Start of Input records

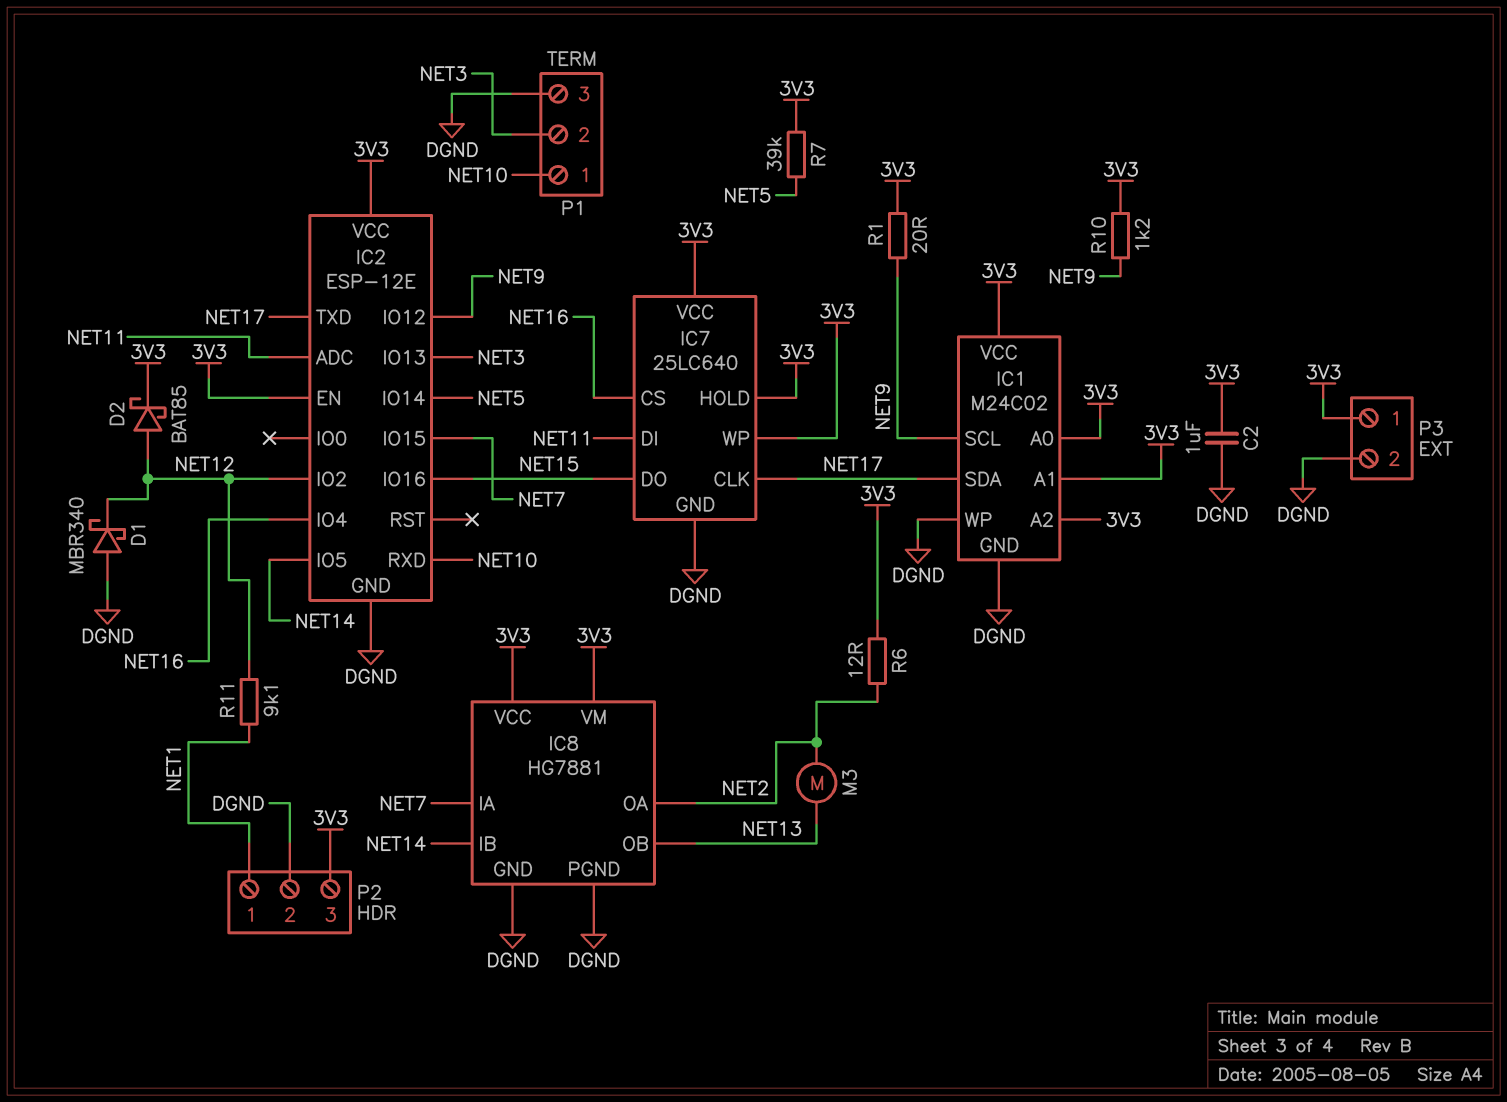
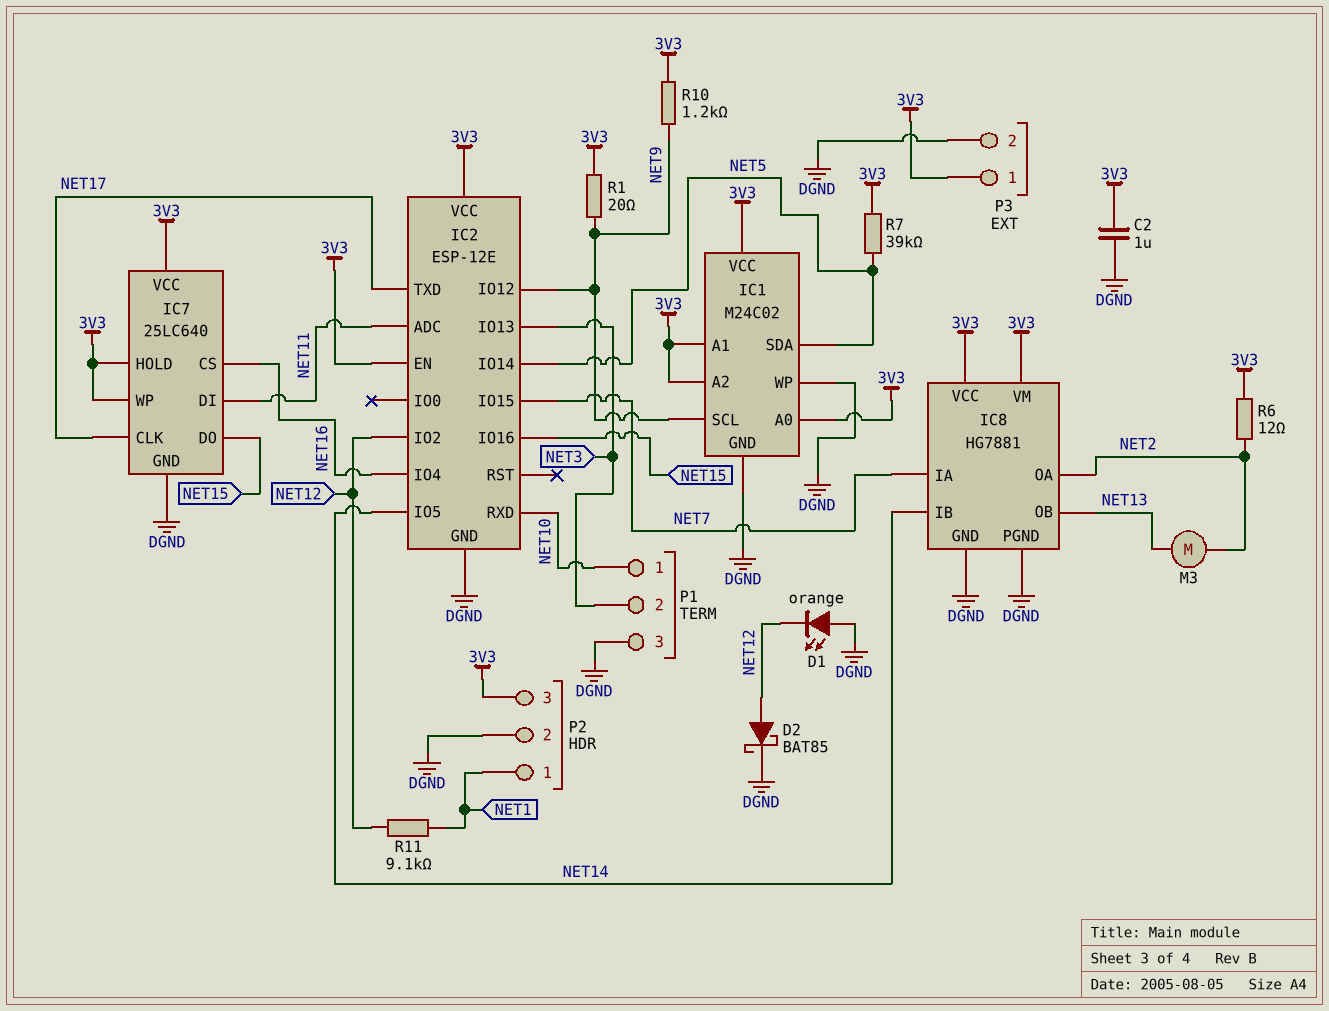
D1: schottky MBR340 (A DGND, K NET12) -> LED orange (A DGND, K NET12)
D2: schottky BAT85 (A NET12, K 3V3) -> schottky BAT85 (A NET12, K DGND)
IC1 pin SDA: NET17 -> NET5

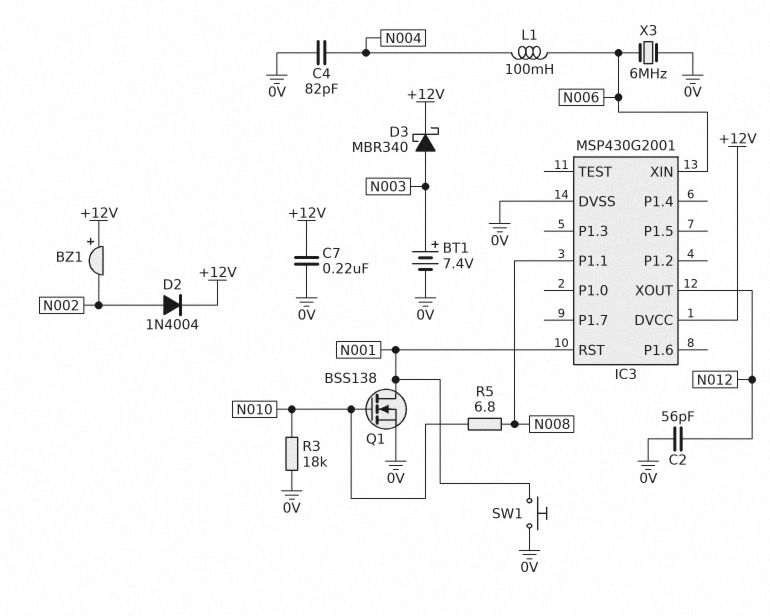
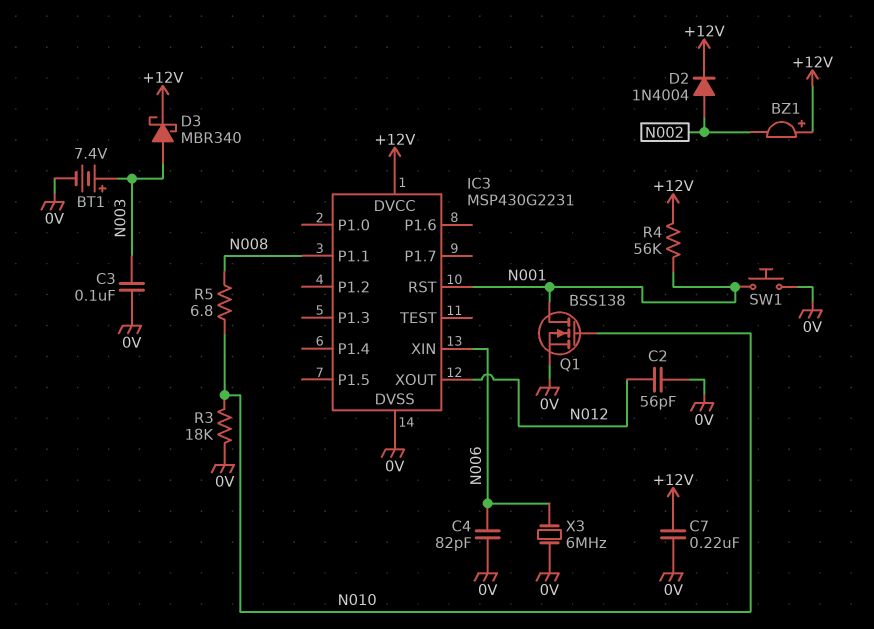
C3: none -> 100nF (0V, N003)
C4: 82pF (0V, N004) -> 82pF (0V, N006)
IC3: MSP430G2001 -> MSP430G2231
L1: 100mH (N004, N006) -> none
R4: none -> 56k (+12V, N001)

End of Input records

*What the task requires:* Since the pictures are not wanted, transcribe only the rest of the material above, exactly as it stands.

*Task output:*
D1: schottky MBR340 (A DGND, K NET12) -> LED orange (A DGND, K NET12)
D2: schottky BAT85 (A NET12, K 3V3) -> schottky BAT85 (A NET12, K DGND)
IC1 pin SDA: NET17 -> NET5

C3: none -> 100nF (0V, N003)
C4: 82pF (0V, N004) -> 82pF (0V, N006)
IC3: MSP430G2001 -> MSP430G2231
L1: 100mH (N004, N006) -> none
R4: none -> 56k (+12V, N001)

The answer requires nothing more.